Data section:

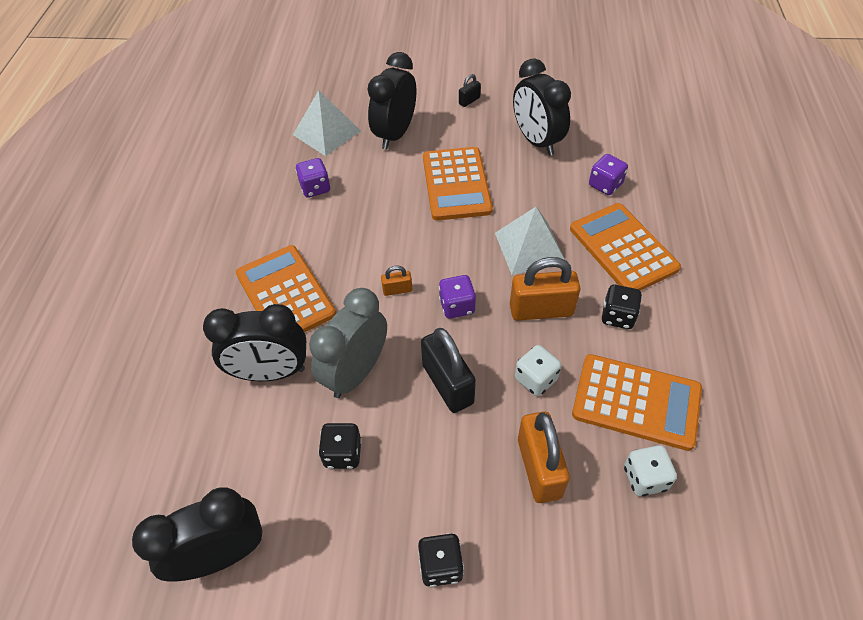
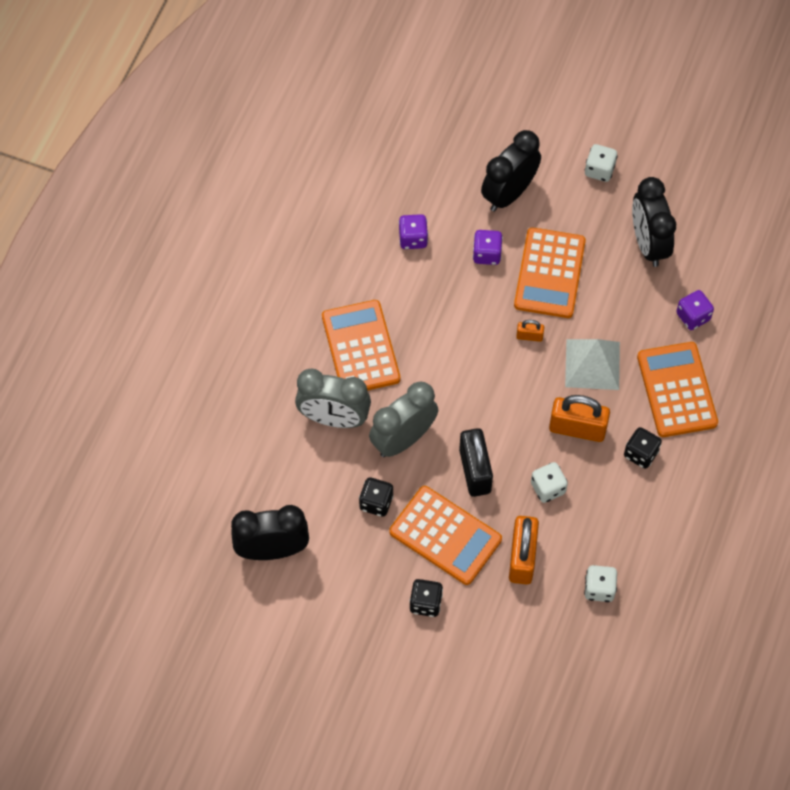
camera: 15 degrees right, 10 degrees up
(271, 372) = (334, 418): black clock -> grey clock
(326, 132) = (440, 171): white pyramid -> none
(397, 290) = (459, 372): orange padlock -> orange padlock (529, 336)
(457, 306) = (506, 403): purple dice -> purple dice (487, 254)
(469, 101) = (599, 170): black padlock -> white dice
(636, 402) = (621, 530): orange calculator -> orange calculator (445, 536)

Work required: Starting with the line that contains "(469, 101) = (599, 170): black", write out each line through the end of the listing, exactly as it appears, and include nothing else.

Output for this task:
(469, 101) = (599, 170): black padlock -> white dice
(636, 402) = (621, 530): orange calculator -> orange calculator (445, 536)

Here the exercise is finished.